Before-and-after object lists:
-- Opening Marker --

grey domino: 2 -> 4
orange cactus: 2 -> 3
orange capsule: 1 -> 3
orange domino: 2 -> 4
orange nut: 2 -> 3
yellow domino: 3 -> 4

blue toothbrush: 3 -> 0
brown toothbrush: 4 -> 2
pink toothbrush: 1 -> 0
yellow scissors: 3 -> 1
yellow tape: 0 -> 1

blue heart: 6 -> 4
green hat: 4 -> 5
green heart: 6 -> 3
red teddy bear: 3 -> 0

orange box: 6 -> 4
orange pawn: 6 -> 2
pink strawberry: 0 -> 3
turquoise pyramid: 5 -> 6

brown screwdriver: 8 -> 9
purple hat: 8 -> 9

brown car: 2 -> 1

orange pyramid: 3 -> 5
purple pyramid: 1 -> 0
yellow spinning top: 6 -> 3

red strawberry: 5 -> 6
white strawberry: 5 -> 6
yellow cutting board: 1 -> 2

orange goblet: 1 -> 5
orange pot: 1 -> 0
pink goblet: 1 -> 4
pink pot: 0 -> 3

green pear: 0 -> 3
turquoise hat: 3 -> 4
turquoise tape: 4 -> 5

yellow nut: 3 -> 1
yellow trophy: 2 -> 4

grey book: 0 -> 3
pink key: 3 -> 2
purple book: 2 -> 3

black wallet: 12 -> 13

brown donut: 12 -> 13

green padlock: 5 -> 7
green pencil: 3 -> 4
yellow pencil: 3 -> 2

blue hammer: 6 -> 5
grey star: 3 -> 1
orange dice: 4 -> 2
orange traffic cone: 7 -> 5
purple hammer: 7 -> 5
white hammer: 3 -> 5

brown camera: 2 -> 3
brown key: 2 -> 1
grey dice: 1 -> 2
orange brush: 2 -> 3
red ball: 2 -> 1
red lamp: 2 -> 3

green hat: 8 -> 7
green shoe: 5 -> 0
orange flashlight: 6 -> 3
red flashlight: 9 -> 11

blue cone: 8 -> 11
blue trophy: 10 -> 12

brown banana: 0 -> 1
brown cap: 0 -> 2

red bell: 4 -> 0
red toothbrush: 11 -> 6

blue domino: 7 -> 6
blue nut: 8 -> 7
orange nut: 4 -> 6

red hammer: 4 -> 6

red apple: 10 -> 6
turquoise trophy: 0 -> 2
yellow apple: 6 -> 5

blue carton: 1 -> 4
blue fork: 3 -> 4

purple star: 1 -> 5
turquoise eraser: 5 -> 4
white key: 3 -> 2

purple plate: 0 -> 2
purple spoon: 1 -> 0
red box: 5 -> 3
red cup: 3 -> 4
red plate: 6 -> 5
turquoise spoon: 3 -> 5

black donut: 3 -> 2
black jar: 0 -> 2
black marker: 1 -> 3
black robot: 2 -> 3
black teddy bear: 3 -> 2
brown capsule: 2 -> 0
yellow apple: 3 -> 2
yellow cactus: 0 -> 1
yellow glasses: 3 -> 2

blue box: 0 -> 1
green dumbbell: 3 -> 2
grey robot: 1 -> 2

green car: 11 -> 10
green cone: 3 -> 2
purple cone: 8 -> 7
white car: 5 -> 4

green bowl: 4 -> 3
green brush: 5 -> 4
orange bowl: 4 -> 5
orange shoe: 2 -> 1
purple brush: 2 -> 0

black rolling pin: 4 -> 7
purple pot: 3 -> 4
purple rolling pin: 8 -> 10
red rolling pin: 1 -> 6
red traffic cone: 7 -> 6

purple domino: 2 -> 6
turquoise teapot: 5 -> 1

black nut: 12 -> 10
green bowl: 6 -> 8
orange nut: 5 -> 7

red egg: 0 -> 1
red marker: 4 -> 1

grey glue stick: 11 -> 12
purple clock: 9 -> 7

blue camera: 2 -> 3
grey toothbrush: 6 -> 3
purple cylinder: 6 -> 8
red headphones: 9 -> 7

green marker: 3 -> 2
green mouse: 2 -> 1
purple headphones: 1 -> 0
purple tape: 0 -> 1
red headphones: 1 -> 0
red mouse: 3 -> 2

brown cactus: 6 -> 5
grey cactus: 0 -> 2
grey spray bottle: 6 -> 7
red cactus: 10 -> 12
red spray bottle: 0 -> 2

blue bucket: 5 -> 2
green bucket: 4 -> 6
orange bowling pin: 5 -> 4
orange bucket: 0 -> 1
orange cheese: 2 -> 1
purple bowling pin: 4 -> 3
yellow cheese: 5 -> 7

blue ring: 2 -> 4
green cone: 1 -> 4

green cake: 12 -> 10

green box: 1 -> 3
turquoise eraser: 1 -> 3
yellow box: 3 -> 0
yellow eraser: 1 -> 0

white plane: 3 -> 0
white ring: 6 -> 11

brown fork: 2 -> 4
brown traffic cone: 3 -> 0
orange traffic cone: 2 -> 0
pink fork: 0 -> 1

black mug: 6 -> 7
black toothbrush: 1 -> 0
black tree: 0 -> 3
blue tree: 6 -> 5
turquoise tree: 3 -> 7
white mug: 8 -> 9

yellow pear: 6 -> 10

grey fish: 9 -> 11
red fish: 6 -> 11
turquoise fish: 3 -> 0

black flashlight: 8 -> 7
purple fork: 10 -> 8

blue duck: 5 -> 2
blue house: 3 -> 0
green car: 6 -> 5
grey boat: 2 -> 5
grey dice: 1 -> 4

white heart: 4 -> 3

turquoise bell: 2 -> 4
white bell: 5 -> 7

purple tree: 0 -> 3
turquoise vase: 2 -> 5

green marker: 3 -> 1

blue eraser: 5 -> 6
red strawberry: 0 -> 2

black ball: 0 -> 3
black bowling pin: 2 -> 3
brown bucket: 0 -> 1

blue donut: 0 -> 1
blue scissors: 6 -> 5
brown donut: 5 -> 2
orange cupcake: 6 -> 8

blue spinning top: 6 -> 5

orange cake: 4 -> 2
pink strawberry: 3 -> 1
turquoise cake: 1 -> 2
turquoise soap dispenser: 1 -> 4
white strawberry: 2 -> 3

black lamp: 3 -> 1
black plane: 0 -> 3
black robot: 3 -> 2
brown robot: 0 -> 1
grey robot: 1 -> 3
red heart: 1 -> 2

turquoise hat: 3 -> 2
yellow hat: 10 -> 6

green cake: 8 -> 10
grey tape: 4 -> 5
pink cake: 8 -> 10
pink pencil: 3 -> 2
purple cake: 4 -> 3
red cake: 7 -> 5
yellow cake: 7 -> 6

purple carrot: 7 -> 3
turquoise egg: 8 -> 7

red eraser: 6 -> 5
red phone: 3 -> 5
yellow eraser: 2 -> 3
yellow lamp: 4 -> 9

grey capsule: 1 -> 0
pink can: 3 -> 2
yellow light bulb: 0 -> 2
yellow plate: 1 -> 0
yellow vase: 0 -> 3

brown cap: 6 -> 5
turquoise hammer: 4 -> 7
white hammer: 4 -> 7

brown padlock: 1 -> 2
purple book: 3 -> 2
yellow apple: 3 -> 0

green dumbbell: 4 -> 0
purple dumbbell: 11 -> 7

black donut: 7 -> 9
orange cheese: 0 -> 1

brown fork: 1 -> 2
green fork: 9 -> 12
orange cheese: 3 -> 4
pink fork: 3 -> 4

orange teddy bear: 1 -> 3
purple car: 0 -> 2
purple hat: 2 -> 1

-- Closing Marker --

Once you find the line with "blue eraser: 5 -> 6" in the entries above, output it and each line after it up to and including the line with "pink strawberry: 3 -> 1", and nothing else.

Result >>
blue eraser: 5 -> 6
red strawberry: 0 -> 2

black ball: 0 -> 3
black bowling pin: 2 -> 3
brown bucket: 0 -> 1

blue donut: 0 -> 1
blue scissors: 6 -> 5
brown donut: 5 -> 2
orange cupcake: 6 -> 8

blue spinning top: 6 -> 5

orange cake: 4 -> 2
pink strawberry: 3 -> 1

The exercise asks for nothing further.